Activity
Which of the lines below holds the string "grey"? Copy every line that does.

Data for analysis
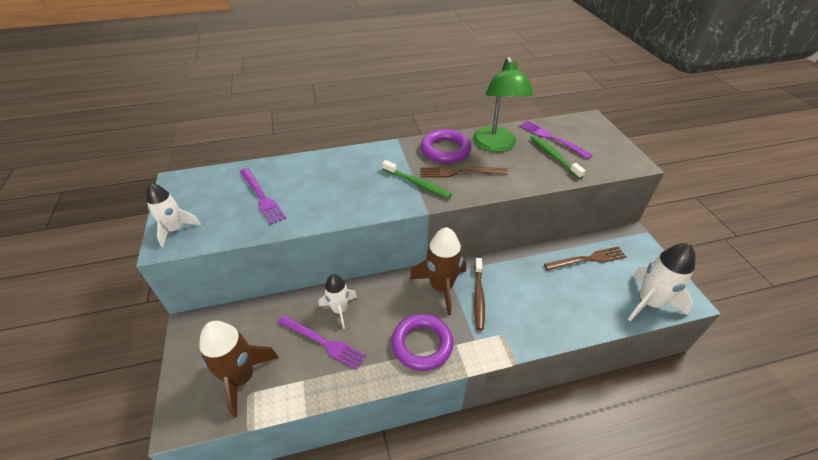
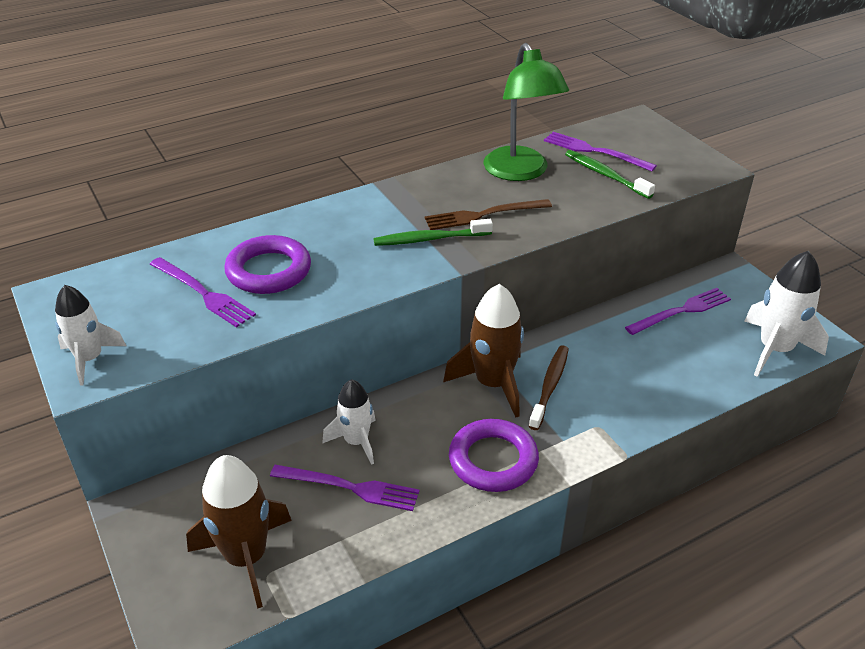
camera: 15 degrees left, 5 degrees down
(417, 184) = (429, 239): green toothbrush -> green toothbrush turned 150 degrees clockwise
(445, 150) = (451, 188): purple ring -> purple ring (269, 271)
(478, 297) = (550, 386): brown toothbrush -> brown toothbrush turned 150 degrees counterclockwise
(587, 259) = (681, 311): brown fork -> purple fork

==

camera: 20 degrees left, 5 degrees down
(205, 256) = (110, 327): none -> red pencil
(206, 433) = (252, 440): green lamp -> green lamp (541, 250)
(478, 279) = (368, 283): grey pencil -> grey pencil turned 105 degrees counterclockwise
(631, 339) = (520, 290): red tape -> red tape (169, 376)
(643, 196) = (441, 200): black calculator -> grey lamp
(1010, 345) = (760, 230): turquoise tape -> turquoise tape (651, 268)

Written reply
(478, 279) = (368, 283): grey pencil -> grey pencil turned 105 degrees counterclockwise
(643, 196) = (441, 200): black calculator -> grey lamp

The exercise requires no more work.